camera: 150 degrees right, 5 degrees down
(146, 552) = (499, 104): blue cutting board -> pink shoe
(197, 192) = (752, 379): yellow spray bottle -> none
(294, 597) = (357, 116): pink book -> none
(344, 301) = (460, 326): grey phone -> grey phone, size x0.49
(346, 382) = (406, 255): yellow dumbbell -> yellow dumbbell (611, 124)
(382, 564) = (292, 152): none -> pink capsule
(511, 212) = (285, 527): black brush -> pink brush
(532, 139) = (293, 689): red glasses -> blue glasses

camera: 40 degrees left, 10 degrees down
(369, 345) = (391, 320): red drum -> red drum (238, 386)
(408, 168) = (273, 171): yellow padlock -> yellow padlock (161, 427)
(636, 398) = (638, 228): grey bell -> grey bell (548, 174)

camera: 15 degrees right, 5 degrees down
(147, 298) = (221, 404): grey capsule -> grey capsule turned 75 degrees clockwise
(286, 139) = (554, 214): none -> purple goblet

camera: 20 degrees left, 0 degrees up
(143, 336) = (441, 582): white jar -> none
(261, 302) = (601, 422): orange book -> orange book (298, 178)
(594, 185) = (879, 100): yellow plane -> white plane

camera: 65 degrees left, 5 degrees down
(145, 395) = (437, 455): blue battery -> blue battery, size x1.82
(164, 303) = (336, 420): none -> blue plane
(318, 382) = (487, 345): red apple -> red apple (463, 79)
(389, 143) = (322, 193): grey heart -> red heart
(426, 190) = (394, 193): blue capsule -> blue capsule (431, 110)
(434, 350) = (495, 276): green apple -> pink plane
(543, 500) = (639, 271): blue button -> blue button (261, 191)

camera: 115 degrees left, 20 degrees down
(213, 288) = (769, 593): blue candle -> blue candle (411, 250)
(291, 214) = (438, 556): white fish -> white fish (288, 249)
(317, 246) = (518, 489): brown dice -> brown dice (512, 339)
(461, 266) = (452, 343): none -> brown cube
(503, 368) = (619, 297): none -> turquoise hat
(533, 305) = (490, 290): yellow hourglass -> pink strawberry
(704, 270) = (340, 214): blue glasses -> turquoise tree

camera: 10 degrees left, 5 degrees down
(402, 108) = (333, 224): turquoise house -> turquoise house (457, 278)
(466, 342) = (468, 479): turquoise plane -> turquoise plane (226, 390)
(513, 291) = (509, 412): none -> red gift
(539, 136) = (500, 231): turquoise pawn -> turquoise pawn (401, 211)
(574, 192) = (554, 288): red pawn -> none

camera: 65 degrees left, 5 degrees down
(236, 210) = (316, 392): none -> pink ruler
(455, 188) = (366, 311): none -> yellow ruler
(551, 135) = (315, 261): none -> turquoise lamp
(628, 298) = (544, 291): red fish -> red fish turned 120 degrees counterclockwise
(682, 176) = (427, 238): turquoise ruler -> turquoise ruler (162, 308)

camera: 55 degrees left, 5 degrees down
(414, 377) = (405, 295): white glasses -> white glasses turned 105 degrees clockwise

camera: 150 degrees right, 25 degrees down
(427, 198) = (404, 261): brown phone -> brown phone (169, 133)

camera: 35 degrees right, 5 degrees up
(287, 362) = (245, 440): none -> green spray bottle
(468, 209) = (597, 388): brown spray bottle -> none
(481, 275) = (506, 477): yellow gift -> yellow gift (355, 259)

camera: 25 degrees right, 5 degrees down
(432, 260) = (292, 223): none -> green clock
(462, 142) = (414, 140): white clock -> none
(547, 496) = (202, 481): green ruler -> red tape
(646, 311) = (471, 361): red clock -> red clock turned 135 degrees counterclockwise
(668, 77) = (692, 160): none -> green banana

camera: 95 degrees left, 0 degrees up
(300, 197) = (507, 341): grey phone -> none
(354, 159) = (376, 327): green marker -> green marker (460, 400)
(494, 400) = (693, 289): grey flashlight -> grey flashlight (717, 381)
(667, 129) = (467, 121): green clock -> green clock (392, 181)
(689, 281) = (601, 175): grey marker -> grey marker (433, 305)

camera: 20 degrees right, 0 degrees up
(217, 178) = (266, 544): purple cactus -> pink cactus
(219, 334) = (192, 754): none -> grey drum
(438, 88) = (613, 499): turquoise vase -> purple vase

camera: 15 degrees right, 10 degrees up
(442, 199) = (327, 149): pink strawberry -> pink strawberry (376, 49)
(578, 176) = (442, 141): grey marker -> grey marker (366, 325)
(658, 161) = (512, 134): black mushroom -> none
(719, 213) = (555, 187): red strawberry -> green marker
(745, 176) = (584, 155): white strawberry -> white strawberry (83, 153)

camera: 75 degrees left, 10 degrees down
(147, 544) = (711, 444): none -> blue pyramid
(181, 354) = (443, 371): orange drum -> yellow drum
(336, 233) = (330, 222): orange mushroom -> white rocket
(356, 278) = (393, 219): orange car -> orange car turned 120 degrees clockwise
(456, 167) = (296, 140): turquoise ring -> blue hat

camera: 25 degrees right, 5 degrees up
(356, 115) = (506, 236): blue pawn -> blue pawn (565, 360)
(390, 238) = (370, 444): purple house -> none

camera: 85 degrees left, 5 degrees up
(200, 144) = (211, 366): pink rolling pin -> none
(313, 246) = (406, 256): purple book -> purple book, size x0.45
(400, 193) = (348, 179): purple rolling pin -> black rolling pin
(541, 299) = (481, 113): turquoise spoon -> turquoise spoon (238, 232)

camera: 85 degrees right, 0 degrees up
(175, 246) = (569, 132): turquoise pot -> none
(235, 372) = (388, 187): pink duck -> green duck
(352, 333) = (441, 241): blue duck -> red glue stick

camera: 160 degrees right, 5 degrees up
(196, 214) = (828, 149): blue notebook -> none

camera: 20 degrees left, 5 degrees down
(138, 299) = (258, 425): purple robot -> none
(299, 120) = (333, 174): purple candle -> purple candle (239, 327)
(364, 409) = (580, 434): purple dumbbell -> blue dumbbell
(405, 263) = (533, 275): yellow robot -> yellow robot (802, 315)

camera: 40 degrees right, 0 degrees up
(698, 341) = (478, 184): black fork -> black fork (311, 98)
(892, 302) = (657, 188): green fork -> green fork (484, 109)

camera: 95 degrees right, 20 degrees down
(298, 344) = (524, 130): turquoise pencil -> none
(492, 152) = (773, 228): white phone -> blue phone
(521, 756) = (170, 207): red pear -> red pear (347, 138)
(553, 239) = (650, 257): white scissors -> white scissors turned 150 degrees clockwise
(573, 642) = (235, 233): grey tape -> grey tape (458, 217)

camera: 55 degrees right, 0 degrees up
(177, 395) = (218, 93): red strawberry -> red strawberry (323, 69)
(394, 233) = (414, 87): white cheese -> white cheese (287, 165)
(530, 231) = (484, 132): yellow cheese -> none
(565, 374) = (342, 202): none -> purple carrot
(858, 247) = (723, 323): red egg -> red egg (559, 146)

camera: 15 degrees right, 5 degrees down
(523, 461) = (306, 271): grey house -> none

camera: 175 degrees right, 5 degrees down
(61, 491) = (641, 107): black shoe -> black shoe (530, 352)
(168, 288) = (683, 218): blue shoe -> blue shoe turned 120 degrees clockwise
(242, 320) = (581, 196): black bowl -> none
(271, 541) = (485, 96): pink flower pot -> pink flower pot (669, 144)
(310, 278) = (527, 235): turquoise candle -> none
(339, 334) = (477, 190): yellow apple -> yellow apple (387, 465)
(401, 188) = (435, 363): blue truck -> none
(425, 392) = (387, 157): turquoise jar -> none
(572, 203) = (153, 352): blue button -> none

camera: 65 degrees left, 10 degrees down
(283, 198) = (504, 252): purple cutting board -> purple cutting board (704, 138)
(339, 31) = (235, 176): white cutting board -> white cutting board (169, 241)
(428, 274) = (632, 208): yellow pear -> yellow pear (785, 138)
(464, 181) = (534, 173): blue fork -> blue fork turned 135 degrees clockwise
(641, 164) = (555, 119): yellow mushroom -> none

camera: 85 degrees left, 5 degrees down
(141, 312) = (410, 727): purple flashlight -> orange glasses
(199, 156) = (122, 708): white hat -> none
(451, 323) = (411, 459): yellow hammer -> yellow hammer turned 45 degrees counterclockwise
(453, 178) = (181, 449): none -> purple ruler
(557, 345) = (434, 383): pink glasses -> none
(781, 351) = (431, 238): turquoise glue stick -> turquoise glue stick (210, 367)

• WHAT YOU HAVE TO DO: How many lines in this material contain the string "phone"? State the number alone.

• TASK RESULT: 4